**WORK REQUIRED**. Print everything from the line containing "black rectangle: rotated 24 degrees clockwise" down to the end of the data below, without any changes.

--- INFORMATION PROVIDED ---

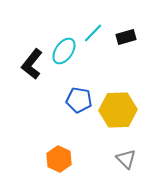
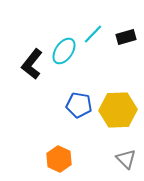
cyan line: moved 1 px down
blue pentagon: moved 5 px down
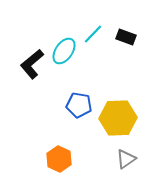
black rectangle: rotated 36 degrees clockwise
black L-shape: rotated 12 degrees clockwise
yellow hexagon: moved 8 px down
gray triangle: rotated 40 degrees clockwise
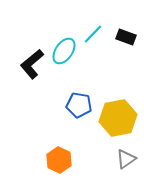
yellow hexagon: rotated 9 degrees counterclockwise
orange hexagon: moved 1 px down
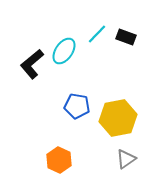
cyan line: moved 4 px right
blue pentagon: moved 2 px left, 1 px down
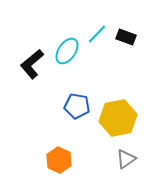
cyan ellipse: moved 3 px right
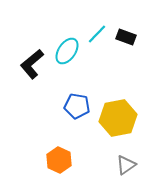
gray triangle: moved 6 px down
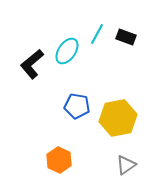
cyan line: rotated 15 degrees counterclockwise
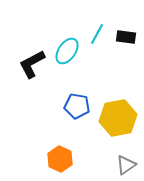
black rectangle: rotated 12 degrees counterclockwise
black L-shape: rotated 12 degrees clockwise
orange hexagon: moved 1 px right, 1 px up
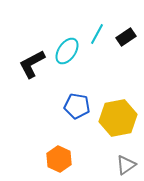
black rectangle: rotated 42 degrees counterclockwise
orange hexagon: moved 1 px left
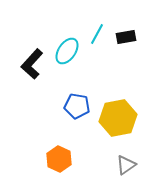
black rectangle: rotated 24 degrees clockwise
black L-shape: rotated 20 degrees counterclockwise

---

**RESULT OF THE EXERCISE**.
black rectangle: rotated 24 degrees clockwise
black L-shape: rotated 20 degrees counterclockwise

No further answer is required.